• **Material provided**:

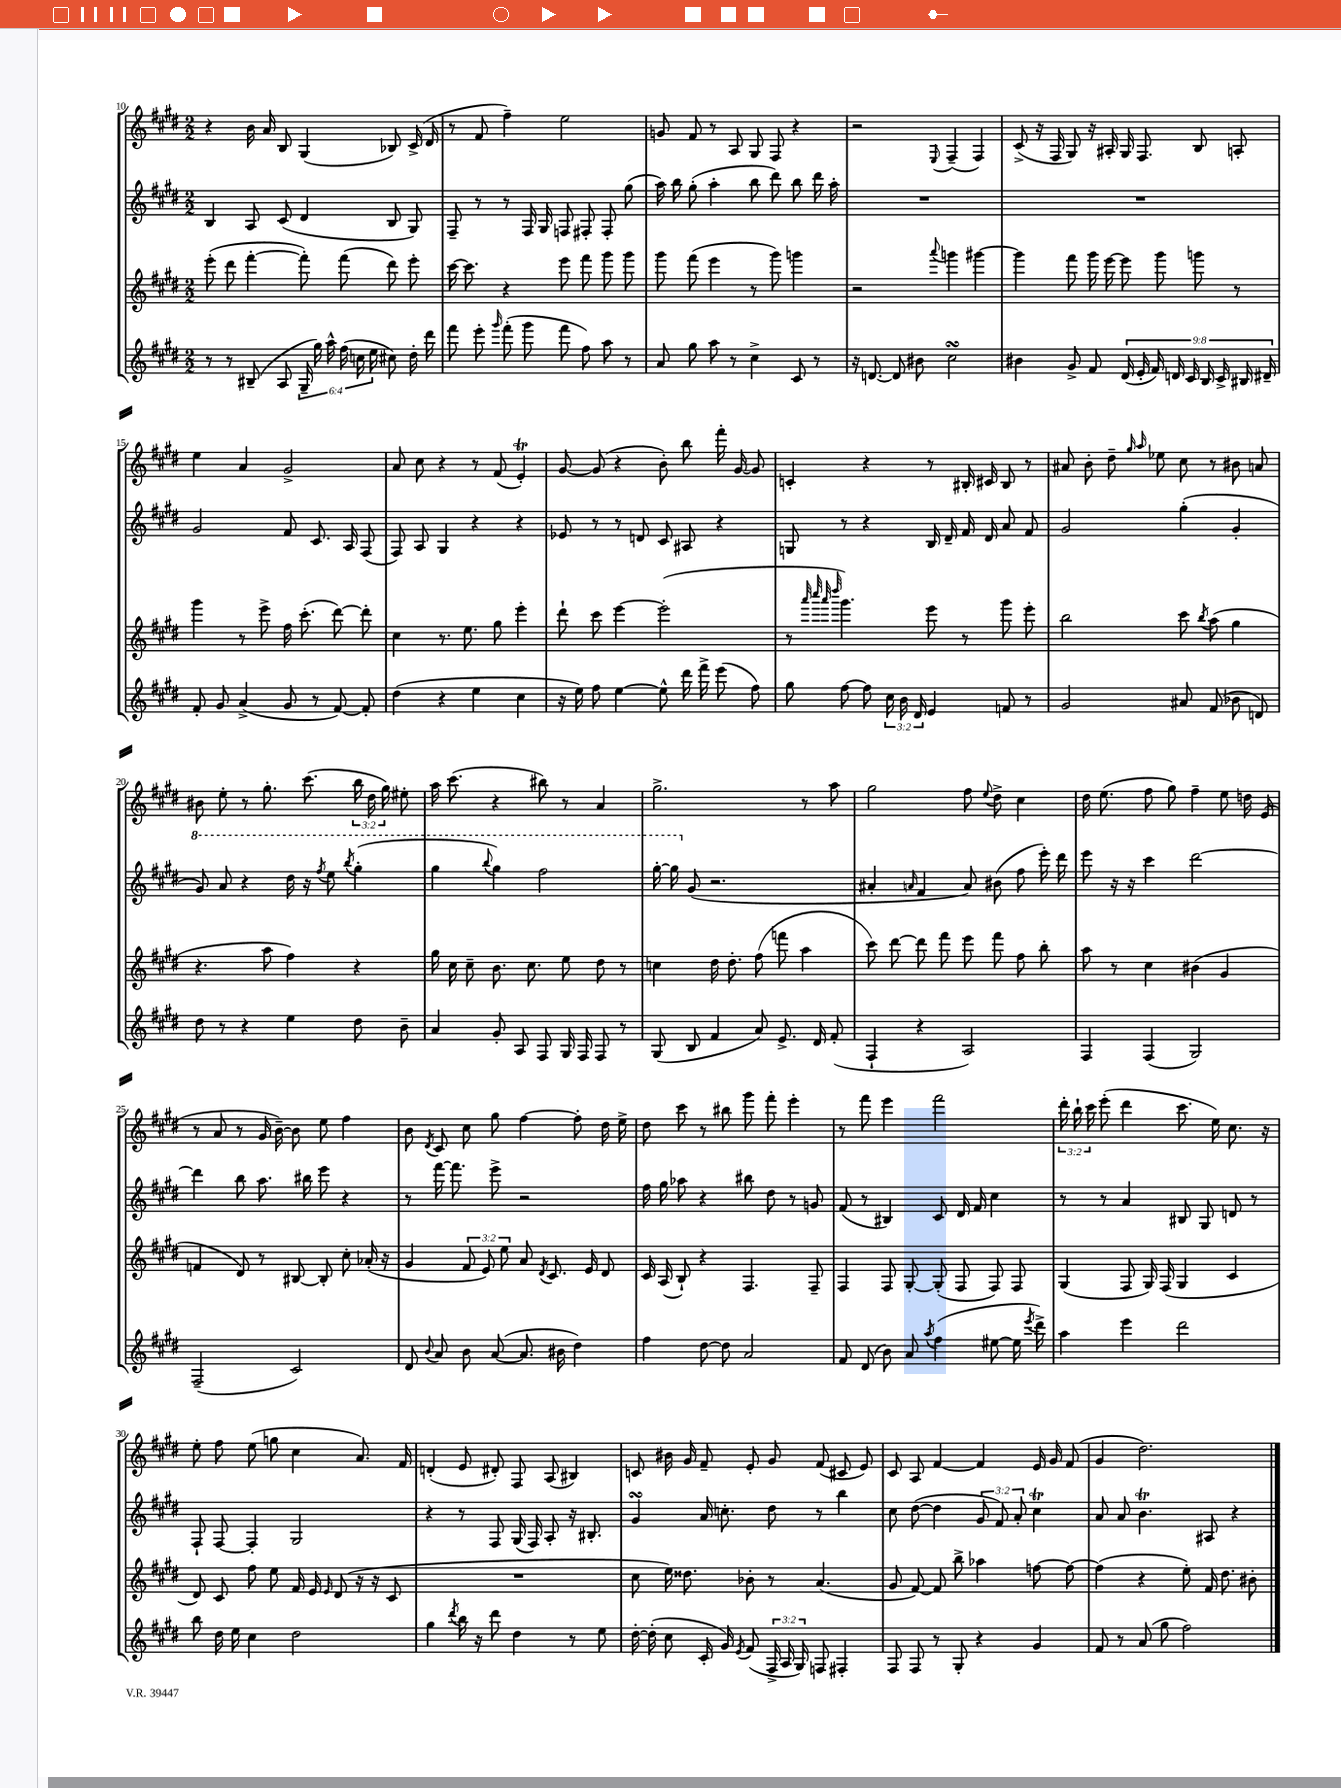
<<
\new StaffGroup <<
\new Staff = "s0" {
    \clef treble \key e \major \numericTimeSignature \time 2/2 \override Staff.TupletNumber.text = #tuplet-number::calc-fraction-text
    \autoBeamOff r4 b'16 a'16 b8 gis4( bes8) cis'16->( dis'16 |
    r8 fis'8 fis''4--) e''2 |
    g'8 fis'8 r8 a8 gis8 fis8 r4 |
    r2 \appoggiatura { e8 } fis4--( fis4) |
    cis'8->( r16 fis16 gis8) r16 ais16-. gis16 fis8. b8 a8-. |
    e''4 a'4 gis'2-> |
    a'8 cis''8 r4 r8 fis'8( e'4-.\trill) |
    gis'8~ gis'8( r4 b'8-.) b''8 fis'''16-. gis'16~ gis'8 |
    c'4-. r4 r8 bis16-. cis'16 bis8 r8 |
    ais'8 b'8-. dis''8-- \grace { gis''16 a''16 } ees''8 cis''8 r8 bis'8 a'8 |
    bis'8 e''8-. r8 gis''8.-. cis'''8.( \tuplet 3/2 { b''16 dis''16 gis''16) } eis''8-. |
    a''16 cis'''8.( r4 bis''8) r8 a'4 |
    gis''2.-> r8 a''8 |
    gis''2 fis''8 \appoggiatura { e''8 } dis''8-> cis''4 |
    dis''16 e''8.( fis''8 gis''8) fis''4-- e''8 d''16 e'16( |
    r8 a'8 r8 gis'16 b'16~--) b'8 e''8 fis''4 |
    b'8 \acciaccatura { dis'8 } cis'8 cis''8 gis''8 fis''4~ fis''8-. dis''16 e''16-> |
    dis''8 cis'''8 r8 bis''8 gis'''8 fis'''8-. e'''4-. |
    r8 fis'''8 e'''4 fis'''2 |
    \tuplet 3/2 { dis'''16-. b''16-! cis'''16 } e'''8-.( dis'''4 cis'''8. e''16) cis''8. r16 |
    e''8-. fis''8 e''8( g''8 cis''4 a'8.) fis'16 |
    d'4-.( e'8 dis'8-.) fis8 a8( bis4) |
    c'8 bis'16 gis'16 fis'8-- e'8-. gis'8 fis'8( cis'8 e'8) |
    cis'8 a8 fis'4~ fis'4 e'16 gis'16 fis'8( |
    gis'4 dis''2.) \bar "|." |
}
\new Staff = "s1" {
    \clef treble \key e \major \numericTimeSignature \time 2/2 \override Staff.TupletNumber.text = #tuplet-number::calc-fraction-text
    \autoBeamOff b4 a8 cis'8( dis'4 b8 gis8) |
    fis8-- r8 r8 fis16 gis16 f8 fis8-. fis8-. gis''8( |
    a''16) b''16 gis''8-.( a''4-. b''8 dis'''8) b''8 dis'''16 a''16-. |
    R1 |
    R1 |
    gis'2 fis'8 cis'8. a16 fis8( |
    fis8) a8 gis4 r4 r4 |
    ees'8 r8 r8 d'8 cis'8 ais8 r4 |
    g8 r8 r4 b16 dis'16-- fis'16 dis'16 a'8 fis'8 |
    gis'2 gis''4-.( gis'4-. |
    \ottava #1 gis''8) a''8 r4 dis'''16 r16 \acciaccatura { fis'''8 } e'''8 \acciaccatura { b'''8 } gis'''4-.( |
    gis'''4 \appoggiatura { b'''8 } gis'''4) fis'''2 |
    gis'''16~-. gis'''16 \ottava #0 gis'8( r2. |
    ais'4-. \grace { a'16 } fis'4 a'8) bis'8( fis''8 e'''16-.) dis'''16 |
    e'''8 r16 r16 cis'''4 dis'''2~ |
    dis'''4 b''8 a''8. bis''16 e'''8 r4 |
    r8 fis'''16~ fis'''8. e'''8-> r2 |
    fis''16 gis''16 aes''8 r4 bis''8 dis''8 r8 g'8 |
    fis'8( r8 bis4) cis'8 dis'16 fis'16 cis''4 |
    r8 r8 a'4 bis8 gis8 d'8 r8 |
    fis8-! fis8~ fis4-. gis2 |
    r4 r8 fis8 gis16( fis16) a8-. r16 bis8.-. |
    gis'4\turn a'16 c''8.-. dis''8 r8 b''4 |
    cis''8 dis''8~( dis''4 \tuplet 3/2 { gis'8 fis'8) a'8-. } cis''4\trill |
    a'8 a'8 b'4.\trill ais8 r4 \bar "|." |
}
\new Staff = "s2" {
    \clef treble \key e \major \numericTimeSignature \time 2/2 \override Staff.TupletNumber.text = #tuplet-number::calc-fraction-text
    \autoBeamOff e'''8-.( dis'''8 fis'''4~-. fis'''8-.) fis'''8( dis'''8) e'''8-. |
    cis'''16~ cis'''8. r4 e'''8 fis'''8 gis'''8 gis'''8 |
    gis'''8 fis'''8( e'''4 r8 gis'''8) g'''4 |
    r2 \appoggiatura { a'''8 } g'''4 gis'''4~ |
    gis'''4 fis'''8 gis'''16 e'''16~ e'''8 gis'''8 g'''8 r8 |
    gis'''4 r8 e'''8-> fis''16 cis'''8.-.( dis'''8~) dis'''8-. |
    cis''4 r8. e''8. gis''8 e'''4-. |
    dis'''8-! cis'''8 e'''4~ e'''2-.( |
    r8 \grace { a'''32 cis''''32 a'''32 dis''''32 } gis'''4.) e'''8 r8 gis'''8 e'''8-. |
    b''2 cis'''8 \acciaccatura { b''8 } a''8( gis''4 |
    r4. a''8 fis''4) r4 |
    gis''16 cis''16 cis''8-- b'8. cis''8. e''8 dis''8 r8 |
    c''4 dis''16 dis''8.-. fis''8( f'''8 a''4 |
    cis'''8) dis'''8~ dis'''8 fis'''8 e'''8 fis'''8 fis''8 b''8-. |
    a''8 r8 cis''4 bis'4( gis'4 |
    f'4 dis'8) r8 bis8~ bis8-. cis''8-. aes'16-.( r16 |
    gis'4 \tuplet 3/2 { fis'8 e'8) e''8 } a'8 \acciaccatura { dis'8 } cis'8. e'16 dis'8 |
    cis'16 a16( b8-!) r4 fis4. fis8-- |
    fis4 fis8 gis8~-. gis8-.( fis8 fis8) fis8 |
    gis4( fis8 gis16) fis16( gis4 cis'4 |
    dis'8) cis'8 fis''8 e''8 fis'16 e'16 \grace { e'16 } dis'8( r16 r16 cis'8 |
    R1 |
    cis''8 e''16) disis''8. bes'8-. r8 a'4.( |
    gis'8 fis'8~) fis'8 b''8-> aes''4 f''8~ f''8~ |
    f''4( r4 e''8-.) fis'16 dis''8. bis'8-. \bar "|." |
}
\new Staff = "s3" {
    \clef treble \key e \major \numericTimeSignature \time 2/2 \override Staff.TupletNumber.text = #tuplet-number::calc-fraction-text
    \autoBeamOff r8 r8 bis8--( a8 \tuplet 6/4 { gis16-- gis''16) a''16-^ fis''16( c''16 e''16 } cis''8) dis''16-. dis'''16 |
    fis'''8 e'''8-. \grace { gis'''16 } fis'''8-.( gis'''8 fis'''8 fis''8) a''8 r8 |
    a'8 gis''8 a''8 r8 cis''4-> cis'8 r8 |
    r16 d'8.~ d'8 bis'8 cis''2\turn |
    bis'4 gis'8-> fis'8 \tuplet 9/8 { dis'16( e'16-. fis'16) d'16 cis'16 b16 cis'16-> bis16 dis'16-- } |
    fis'8-. gis'8 a'4->( gis'8 r8 fis'8~) fis'8-. |
    dis''4( r4 e''4 cis''4 |
    r16 e''16) fis''8 e''4~ e''8-^ dis'''16 fis'''16-> e'''8( fis''8) |
    gis''8 fis''8~ fis''8 \tuplet 3/2 { cis''16 b'16 dis'16 } e'4 f'8 r8 |
    gis'2 ais'8 fis'8( bes'8 d'8) |
    dis''8 r8 r4 e''4 dis''8 b'8-- |
    a'4 gis'8-. a8 fis8 gis16 fis16 fis8 r8 |
    gis8( b8 fis'4 a'8) e'8.-> dis'16 fis'8-.( |
    fis4-! r4 a2) |
    fis4 fis4( gis2) |
    fis2--( cis'2) |
    dis'8 \appoggiatura { b'8 } a'8 b'8 a'8~( a'8. bis'16 dis''4) |
    fis''4 dis''8~ dis''8 a'2 |
    fis'8 dis'8( b'8) a'8 \acciaccatura { a''8 } fis''4( eis''8~ eis''16 \acciaccatura { e'''8 } dis'''16->) |
    a''4 e'''4 dis'''2 |
    b''8 dis''16 e''16 cis''4 dis''2 |
    gis''4 \acciaccatura { dis'''8 } b''16 r16 dis'''8 dis''4 r8 e''8 |
    dis''16~-. dis''16-.( cis''8 cis'16-. gis'16) \acciaccatura { e'8 } fis'8( \tuplet 3/2 { fis16-> a16 gis16) } f8 fis4-. |
    fis8 fis8 r8 gis8-. r4 gis'4 |
    fis'8 r8 a'8( gis''8 fis''2) \bar "|." |
}
>>
>>
\layout { \context { \Score currentBarNumber = #10 } }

• **The exercise**: Could you write out the stretch from the start of the items through the line containing "cis'16->( dis'16 |" again, changing "treble" to "bass" and keeping everything else as it is? Leave the pictures out of your answer.

• **Correct response**:
<<
\new StaffGroup <<
\new Staff = "s0" {
    \clef bass \key e \major \numericTimeSignature \time 2/2 \override Staff.TupletNumber.text = #tuplet-number::calc-fraction-text
    \autoBeamOff r4 b'16 a'16 b8 gis4( bes8) cis'16->( dis'16 |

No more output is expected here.